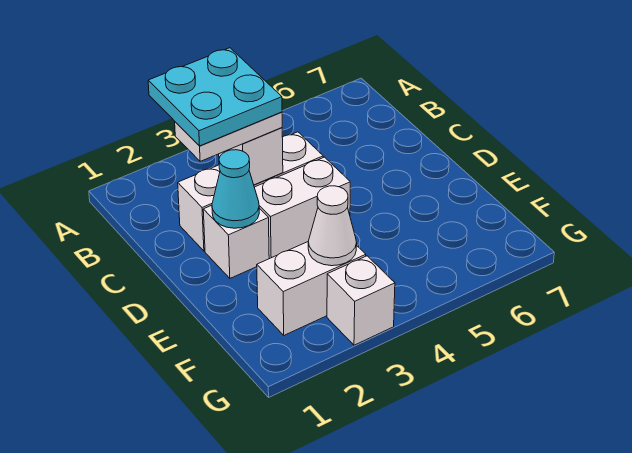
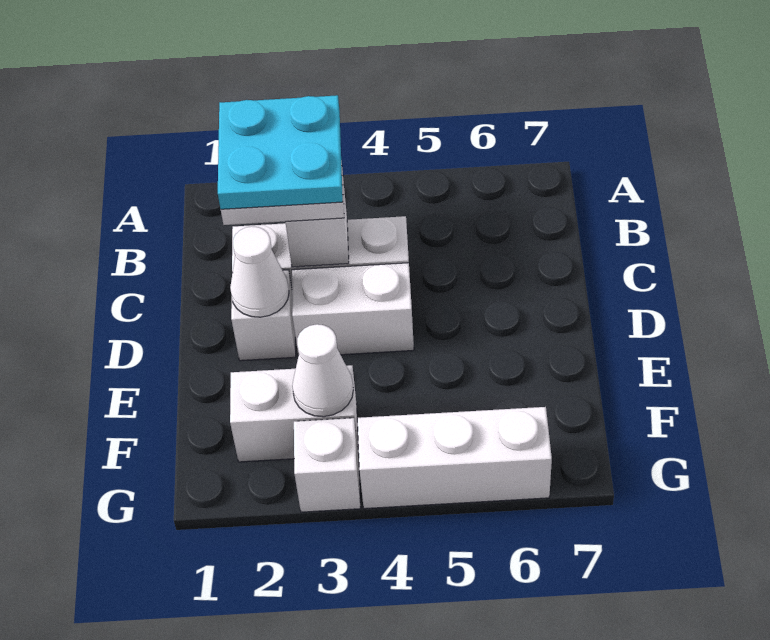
cyan cone D2 level 2 -> white cone D2 level 2
none -> white brick G4:G6 level 1

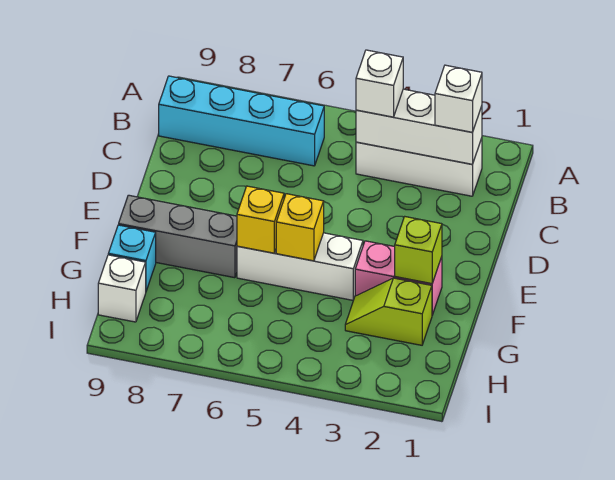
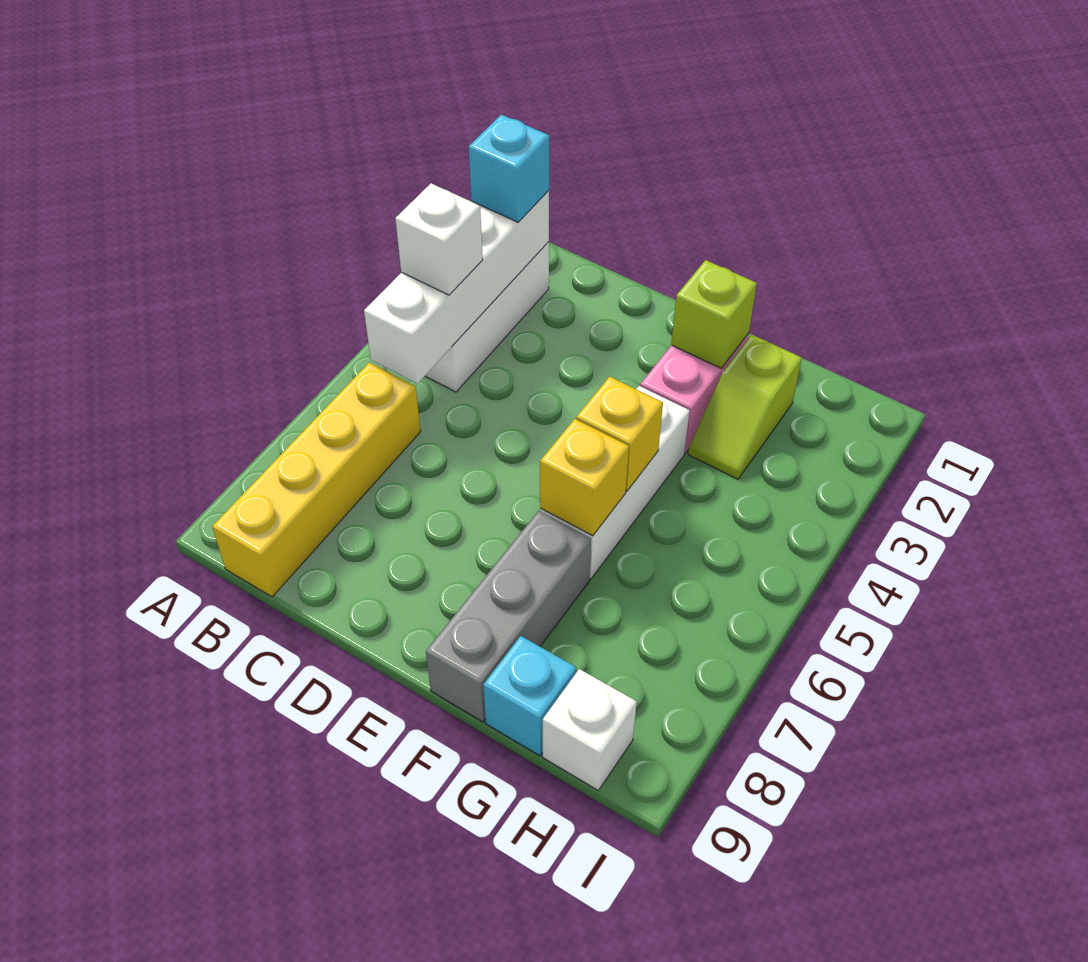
white brick B2:B4 level 2 -> white brick B2:B5 level 2
white brick B2 level 3 -> cyan brick B2 level 3
cyan brick B6:B9 level 1 -> yellow brick B6:B9 level 1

◇ ◇ ◇

Description of the task:
Give back the records exactly, minus any pictures.

Solution:
cyan cone D2 level 2 -> white cone D2 level 2
none -> white brick G4:G6 level 1

white brick B2:B4 level 2 -> white brick B2:B5 level 2
white brick B2 level 3 -> cyan brick B2 level 3
cyan brick B6:B9 level 1 -> yellow brick B6:B9 level 1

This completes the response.